EXERCISE PROMPT: Pictures do not belong in the copy. Write out exactly the lines from the one containing "yellow pawn: 0 -> 5" through the end of the data.
### SOURCE DATA ###
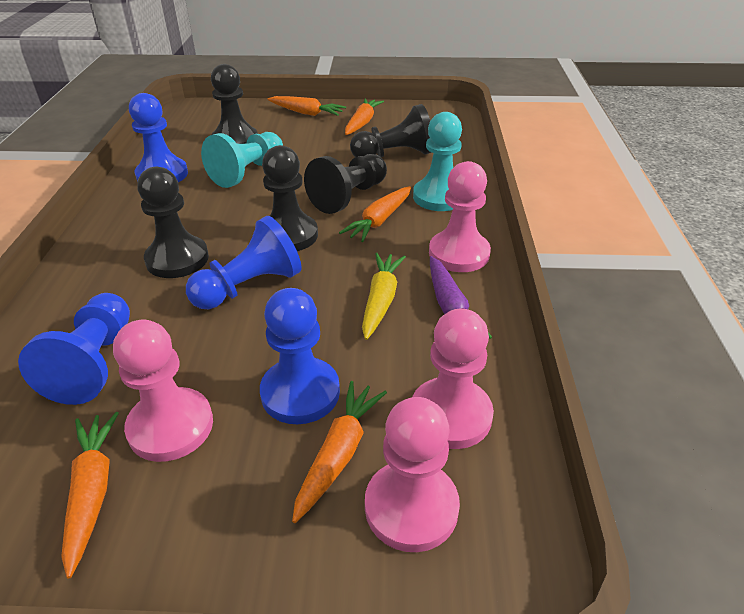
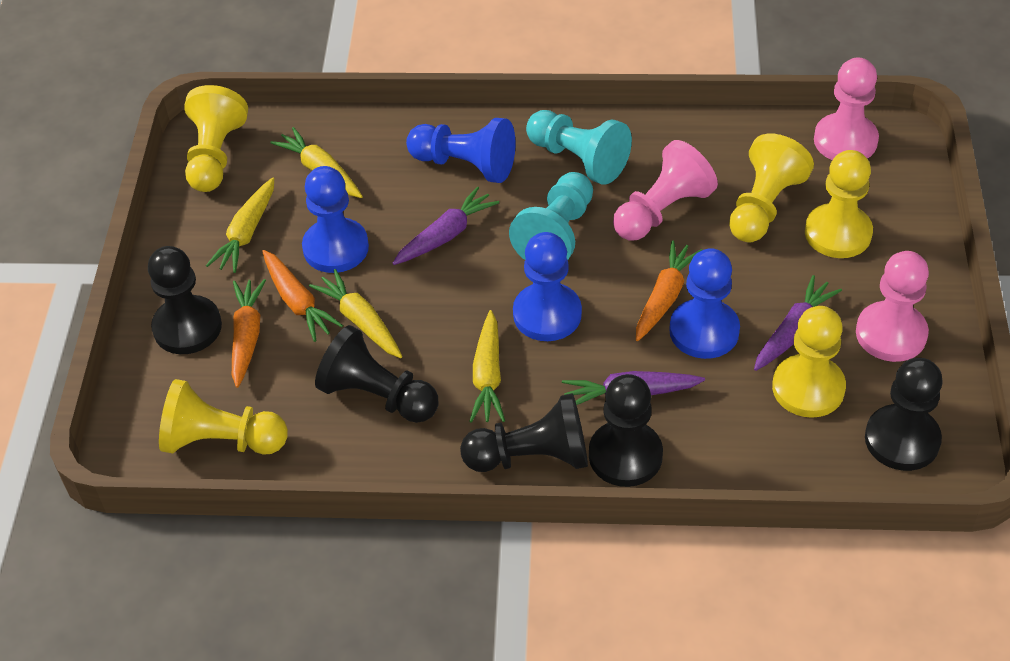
orange carrot: 5 -> 3
pink pawn: 4 -> 3
purple carrot: 1 -> 3
yellow carrot: 1 -> 4
yellow pawn: 0 -> 5

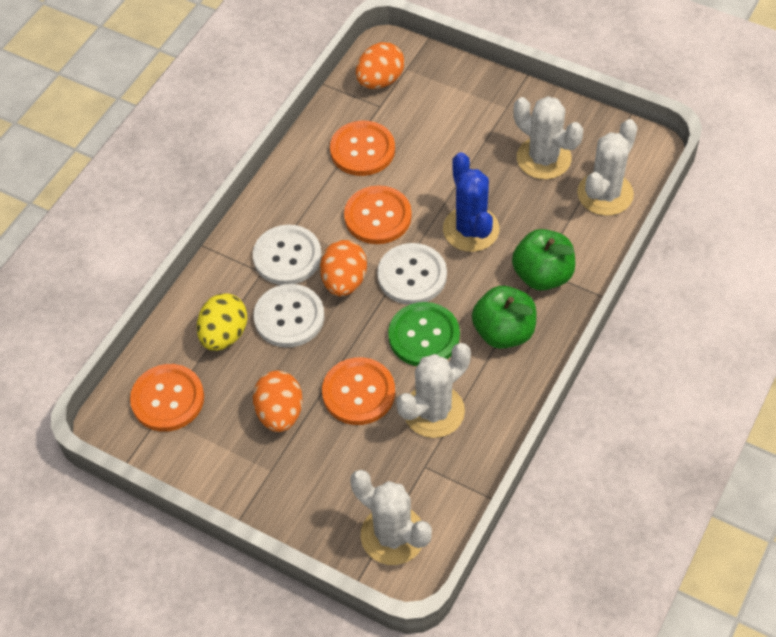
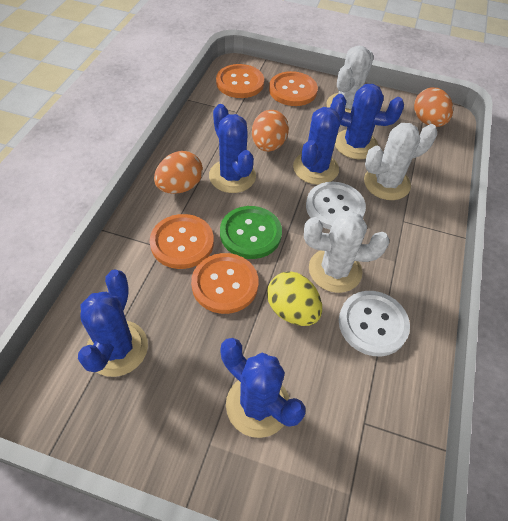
blue cactus: 1 -> 5
green apple: 2 -> 0
white button: 3 -> 2
white cactus: 4 -> 3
###
OUTPUT:
yellow pawn: 0 -> 5

blue cactus: 1 -> 5
green apple: 2 -> 0
white button: 3 -> 2
white cactus: 4 -> 3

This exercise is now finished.